◆ INPUT DATA:
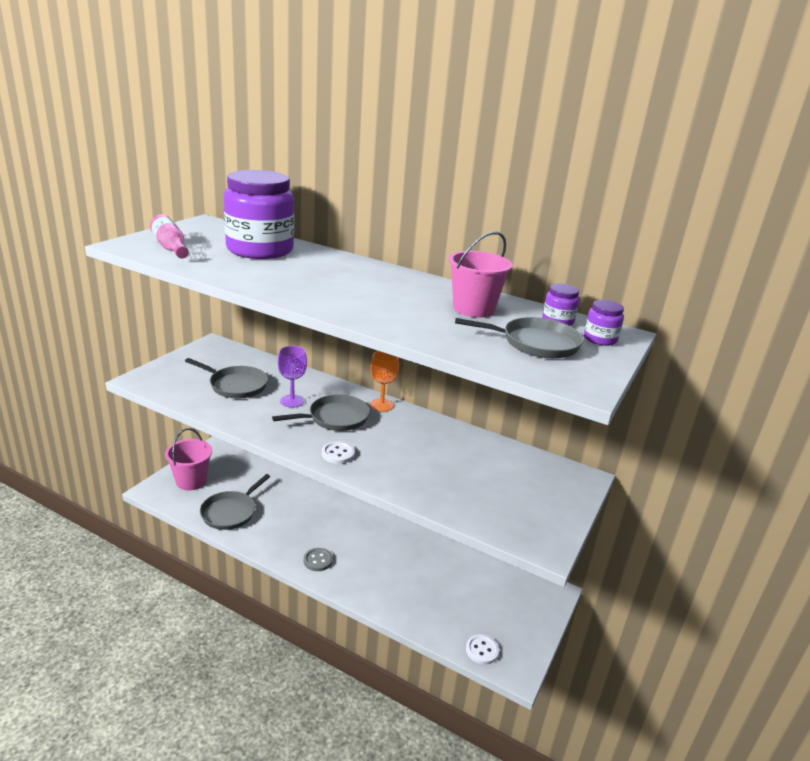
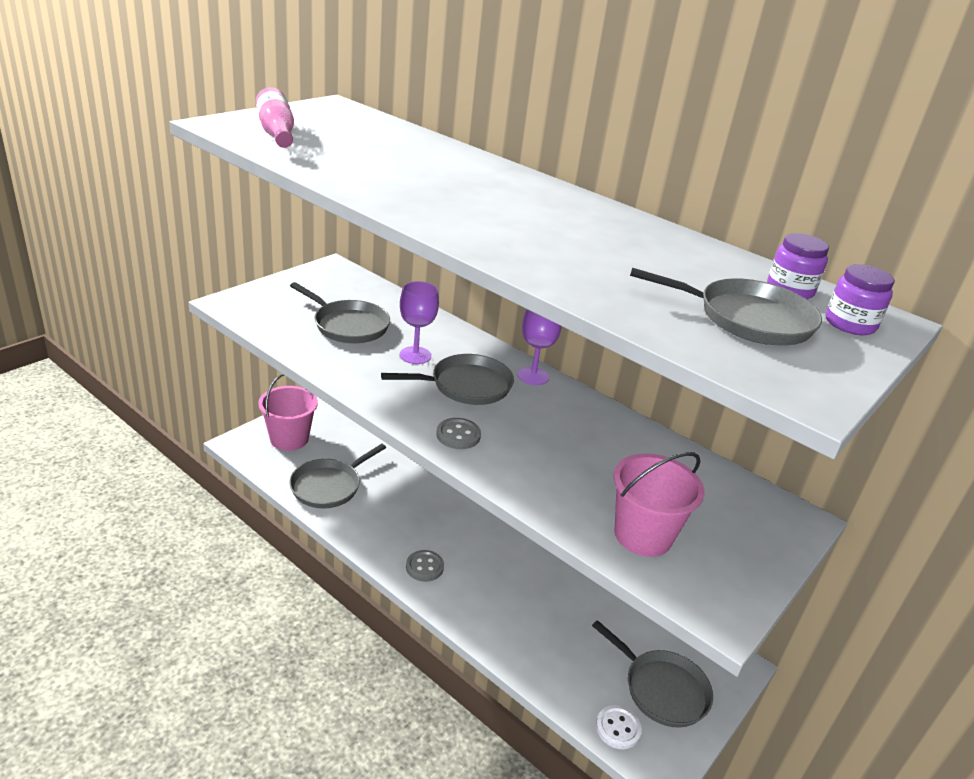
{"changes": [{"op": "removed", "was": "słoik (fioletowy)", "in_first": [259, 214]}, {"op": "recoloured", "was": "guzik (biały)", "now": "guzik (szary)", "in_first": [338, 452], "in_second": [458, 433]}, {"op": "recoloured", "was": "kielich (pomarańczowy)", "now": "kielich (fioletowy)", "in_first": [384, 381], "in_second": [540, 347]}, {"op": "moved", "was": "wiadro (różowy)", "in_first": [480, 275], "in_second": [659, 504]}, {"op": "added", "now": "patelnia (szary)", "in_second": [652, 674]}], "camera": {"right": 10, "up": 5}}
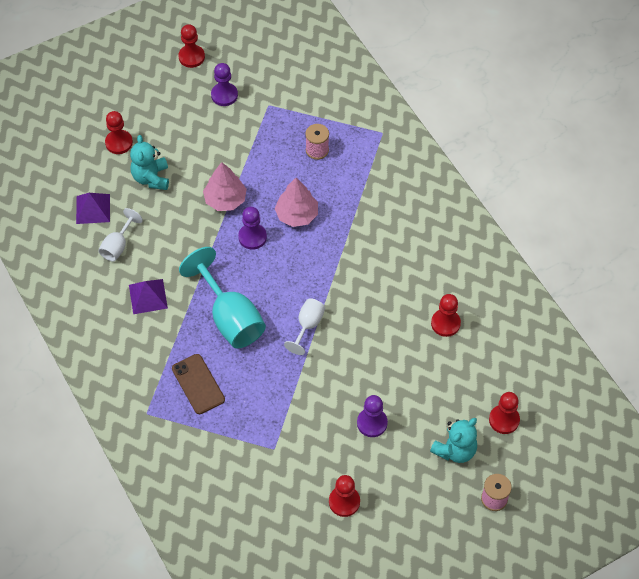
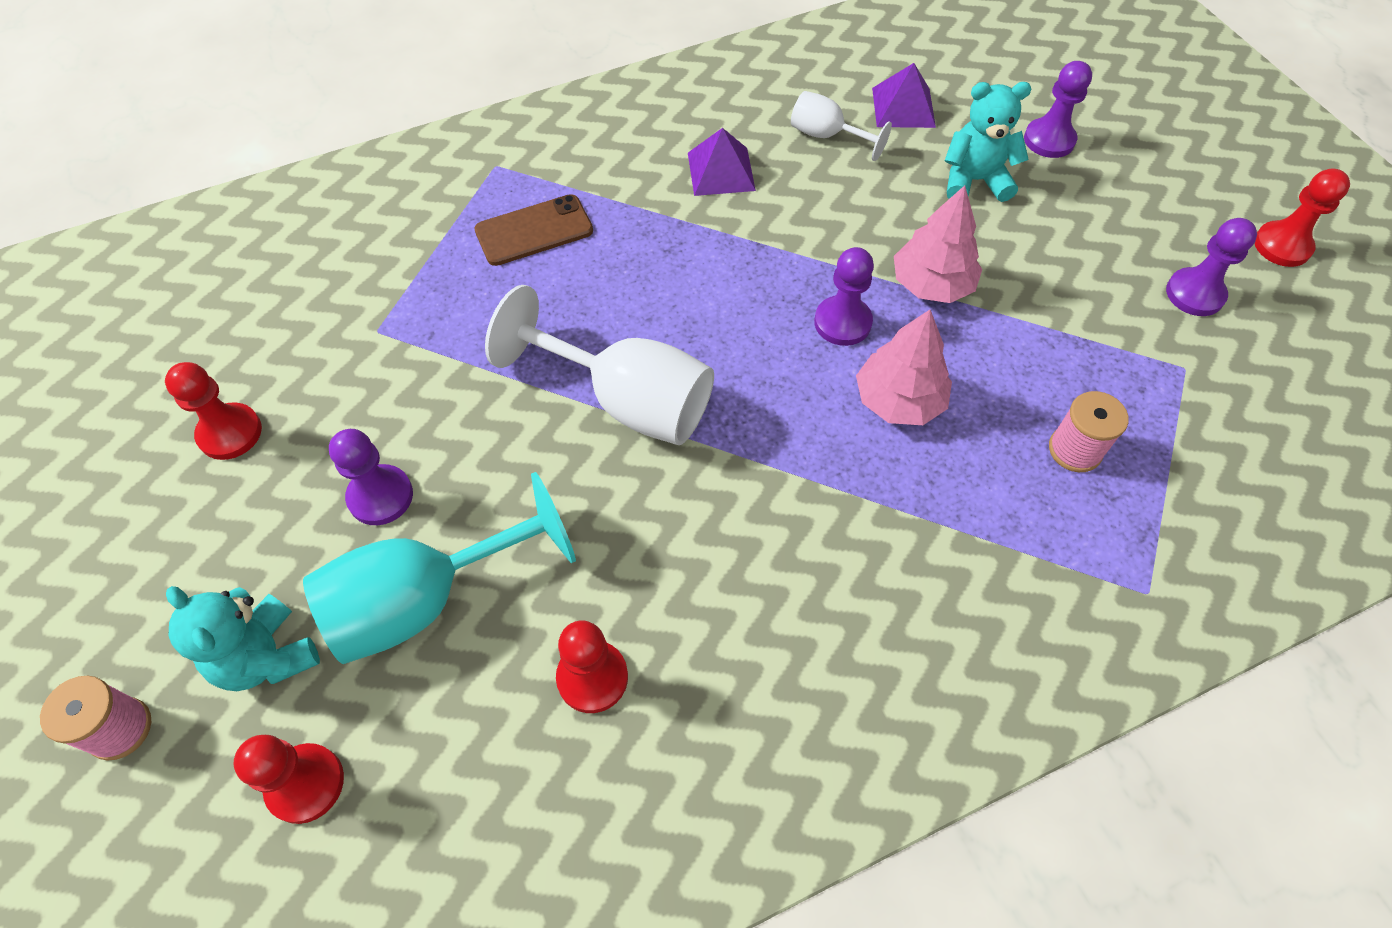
{"changes": [{"op": "recoloured", "was": "pionek (czerwony)", "now": "pionek (fioletowy)", "in_first": [119, 132], "in_second": [1058, 109]}, {"op": "moved", "was": "kielich (turkusowy)", "in_first": [222, 297], "in_second": [439, 568]}, {"op": "resized", "was": "kielich (biały)", "in_first": [304, 326], "in_second": [599, 365], "ratio": 1.88}], "camera": {"right": 95, "up": 0}}
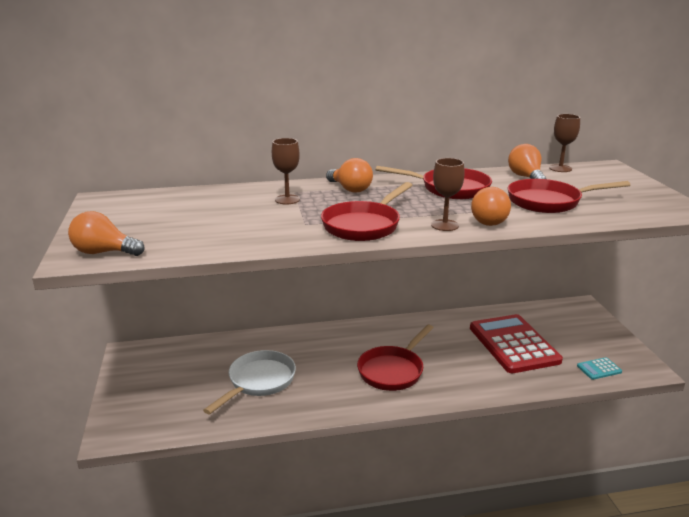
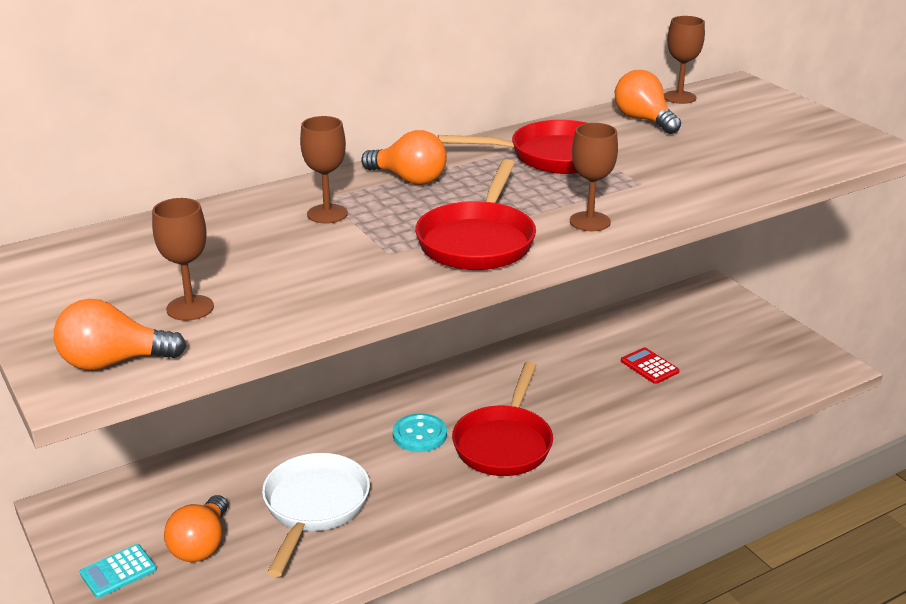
{"changes": [{"op": "resized", "was": "kalkulator (czerwony)", "in_first": [516, 343], "in_second": [650, 365], "ratio": 0.4}, {"op": "moved", "was": "żarówka (pomarańczowy)", "in_first": [491, 206], "in_second": [196, 528]}, {"op": "removed", "was": "patelnia (czerwony)", "in_first": [569, 196]}, {"op": "moved", "was": "kalkulator (turkusowy)", "in_first": [599, 368], "in_second": [118, 571]}, {"op": "added", "now": "kielich (brązowy)", "in_second": [183, 259]}, {"op": "added", "now": "guzik (turkusowy)", "in_second": [420, 432]}], "camera": {"right": -20, "up": 5}}
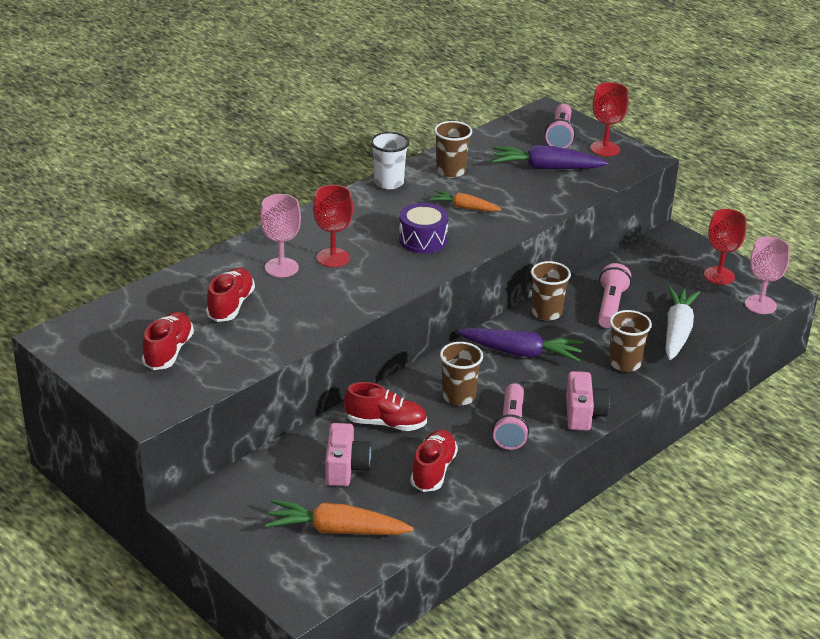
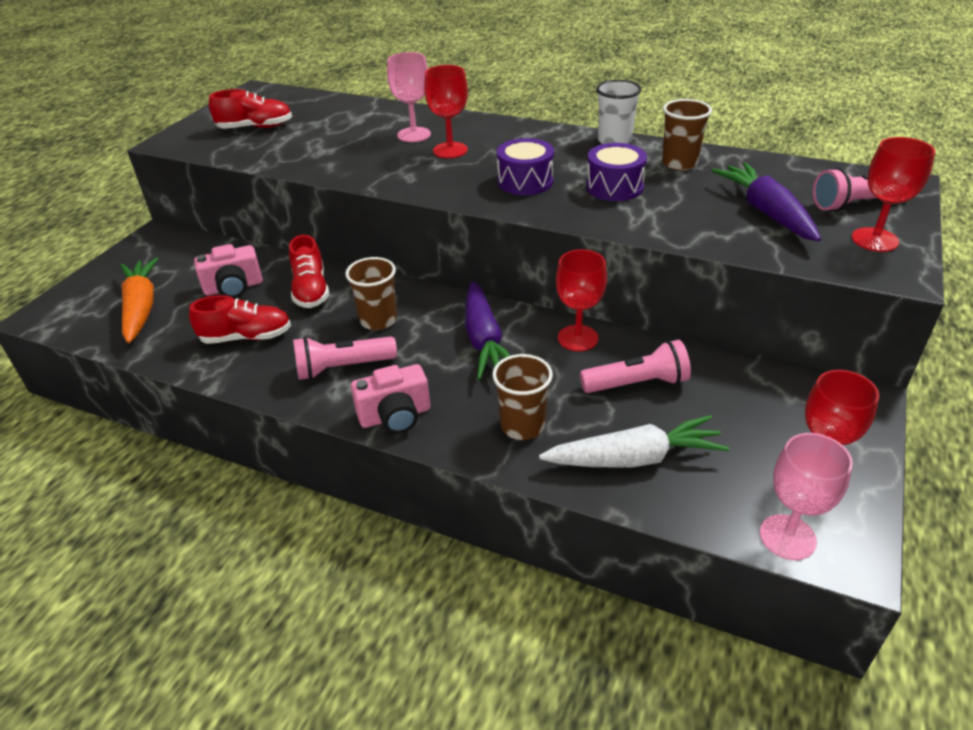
{"changes": [{"op": "removed", "was": "but (czerwony)", "in_first": [230, 295]}, {"op": "replaced", "was": "marchewka (pomarańczowy)", "now": "bęben (fioletowy)", "in_first": [465, 201], "in_second": [616, 172]}, {"op": "replaced", "was": "szklanka (brązowy)", "now": "kielich (czerwony)", "in_first": [551, 291], "in_second": [581, 300]}], "camera": {"right": 70, "up": 5}}
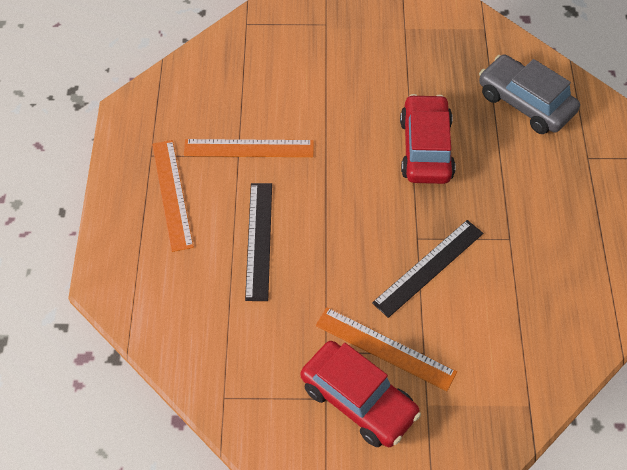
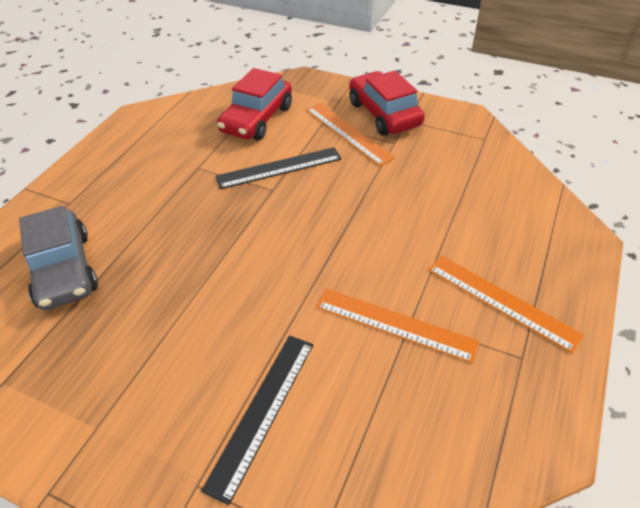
{"changes": [{"op": "turned", "was": "linijka (pomarańczowy)", "in_first": [173, 196], "in_second": [506, 304], "clockwise": -60}, {"op": "moved", "was": "linijka (czarny)", "in_first": [258, 242], "in_second": [257, 420]}, {"op": "moved", "was": "samochód (czerwony)", "in_first": [427, 139], "in_second": [254, 104]}], "camera": {"right": -155, "up": -10}}
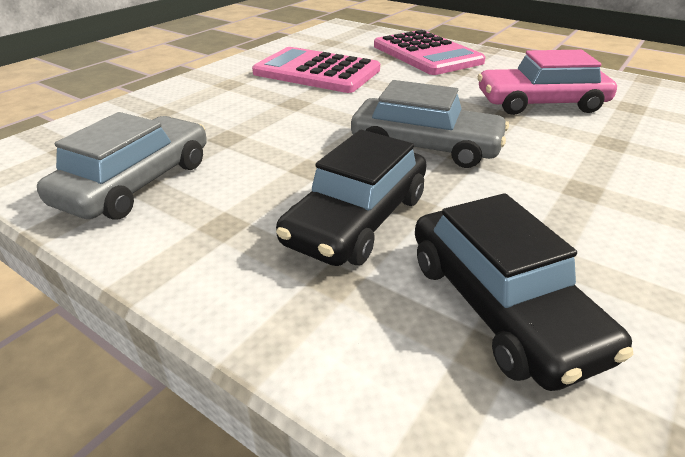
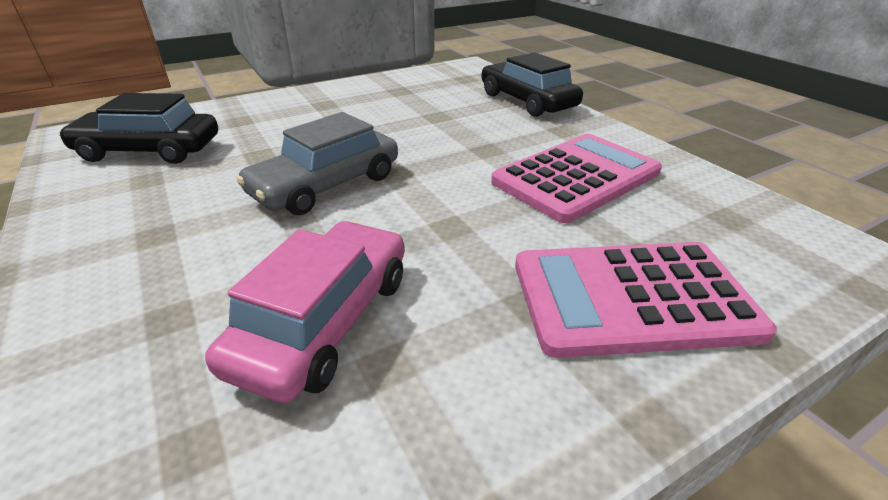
{"changes": [{"op": "removed", "was": "samochód (szary)", "in_first": [122, 165]}, {"op": "moved", "was": "samochód (czarny)", "in_first": [351, 198], "in_second": [532, 84]}], "camera": {"right": 115, "up": 0}}
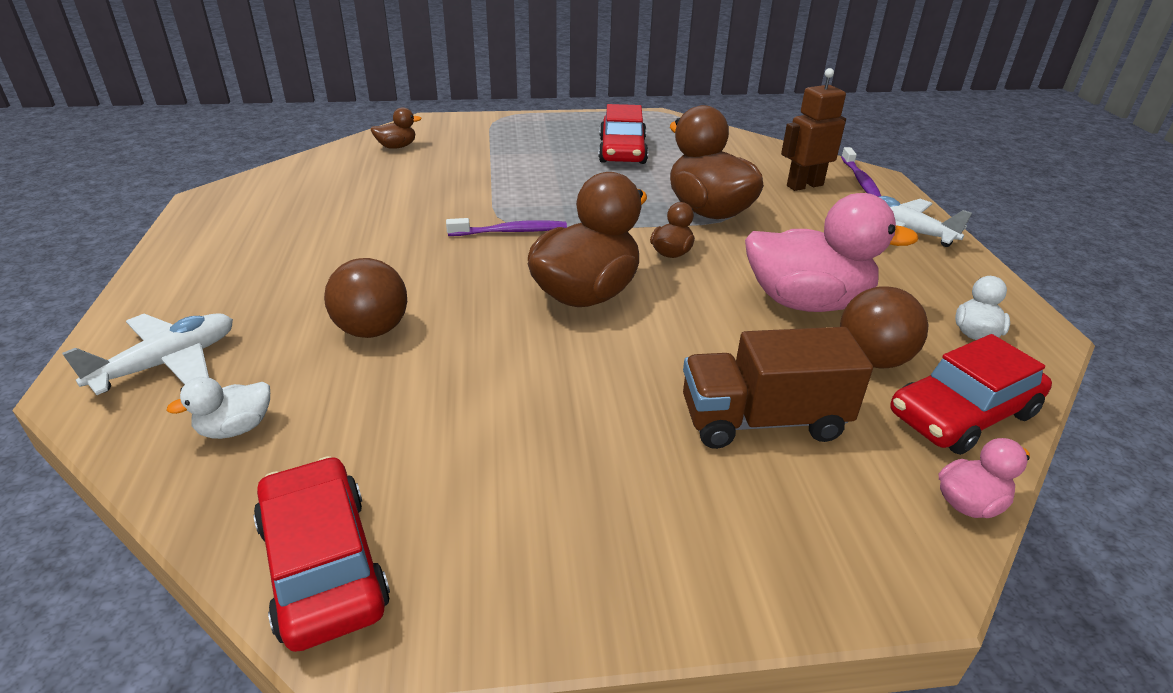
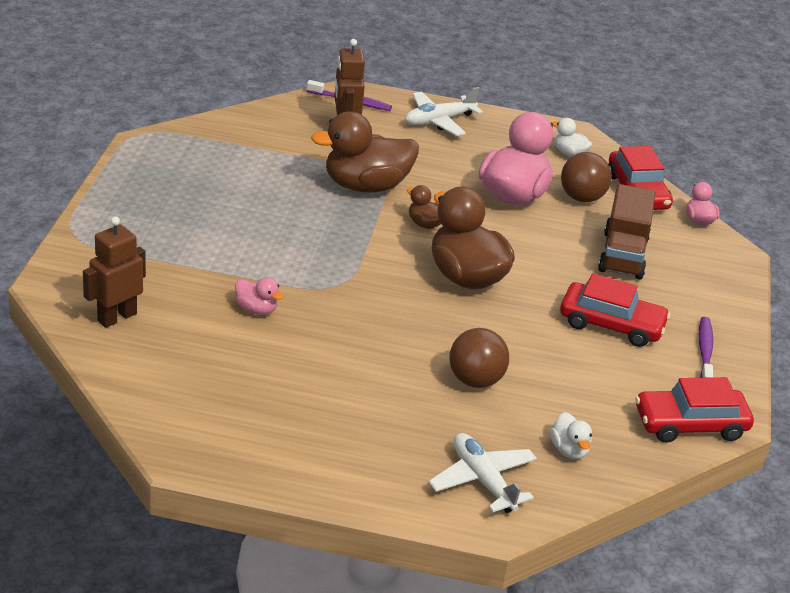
{"changes": [{"op": "replaced", "was": "kaczka (brązowy)", "now": "robot (brązowy)", "in_first": [396, 128], "in_second": [114, 272]}, {"op": "moved", "was": "szczoteczka do zębów (fioletowy)", "in_first": [506, 227], "in_second": [706, 347]}, {"op": "moved", "was": "samochód (czerwony)", "in_first": [623, 134], "in_second": [615, 310]}, {"op": "added", "now": "kaczka (różowy)", "in_second": [259, 296]}], "camera": {"right": -75, "up": 0}}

◆ TASK DETAILS: Exclude every picture, then reproduce the remaining data character for character.

◆ YOUR RESPONSE:
{"changes": [{"op": "removed", "was": "słoik (fioletowy)", "in_first": [259, 214]}, {"op": "recoloured", "was": "guzik (biały)", "now": "guzik (szary)", "in_first": [338, 452], "in_second": [458, 433]}, {"op": "recoloured", "was": "kielich (pomarańczowy)", "now": "kielich (fioletowy)", "in_first": [384, 381], "in_second": [540, 347]}, {"op": "moved", "was": "wiadro (różowy)", "in_first": [480, 275], "in_second": [659, 504]}, {"op": "added", "now": "patelnia (szary)", "in_second": [652, 674]}], "camera": {"right": 10, "up": 5}}
{"changes": [{"op": "recoloured", "was": "pionek (czerwony)", "now": "pionek (fioletowy)", "in_first": [119, 132], "in_second": [1058, 109]}, {"op": "moved", "was": "kielich (turkusowy)", "in_first": [222, 297], "in_second": [439, 568]}, {"op": "resized", "was": "kielich (biały)", "in_first": [304, 326], "in_second": [599, 365], "ratio": 1.88}], "camera": {"right": 95, "up": 0}}
{"changes": [{"op": "resized", "was": "kalkulator (czerwony)", "in_first": [516, 343], "in_second": [650, 365], "ratio": 0.4}, {"op": "moved", "was": "żarówka (pomarańczowy)", "in_first": [491, 206], "in_second": [196, 528]}, {"op": "removed", "was": "patelnia (czerwony)", "in_first": [569, 196]}, {"op": "moved", "was": "kalkulator (turkusowy)", "in_first": [599, 368], "in_second": [118, 571]}, {"op": "added", "now": "kielich (brązowy)", "in_second": [183, 259]}, {"op": "added", "now": "guzik (turkusowy)", "in_second": [420, 432]}], "camera": {"right": -20, "up": 5}}
{"changes": [{"op": "removed", "was": "but (czerwony)", "in_first": [230, 295]}, {"op": "replaced", "was": "marchewka (pomarańczowy)", "now": "bęben (fioletowy)", "in_first": [465, 201], "in_second": [616, 172]}, {"op": "replaced", "was": "szklanka (brązowy)", "now": "kielich (czerwony)", "in_first": [551, 291], "in_second": [581, 300]}], "camera": {"right": 70, "up": 5}}
{"changes": [{"op": "turned", "was": "linijka (pomarańczowy)", "in_first": [173, 196], "in_second": [506, 304], "clockwise": -60}, {"op": "moved", "was": "linijka (czarny)", "in_first": [258, 242], "in_second": [257, 420]}, {"op": "moved", "was": "samochód (czerwony)", "in_first": [427, 139], "in_second": [254, 104]}], "camera": {"right": -155, "up": -10}}
{"changes": [{"op": "removed", "was": "samochód (szary)", "in_first": [122, 165]}, {"op": "moved", "was": "samochód (czarny)", "in_first": [351, 198], "in_second": [532, 84]}], "camera": {"right": 115, "up": 0}}
{"changes": [{"op": "replaced", "was": "kaczka (brązowy)", "now": "robot (brązowy)", "in_first": [396, 128], "in_second": [114, 272]}, {"op": "moved", "was": "szczoteczka do zębów (fioletowy)", "in_first": [506, 227], "in_second": [706, 347]}, {"op": "moved", "was": "samochód (czerwony)", "in_first": [623, 134], "in_second": [615, 310]}, {"op": "added", "now": "kaczka (różowy)", "in_second": [259, 296]}], "camera": {"right": -75, "up": 0}}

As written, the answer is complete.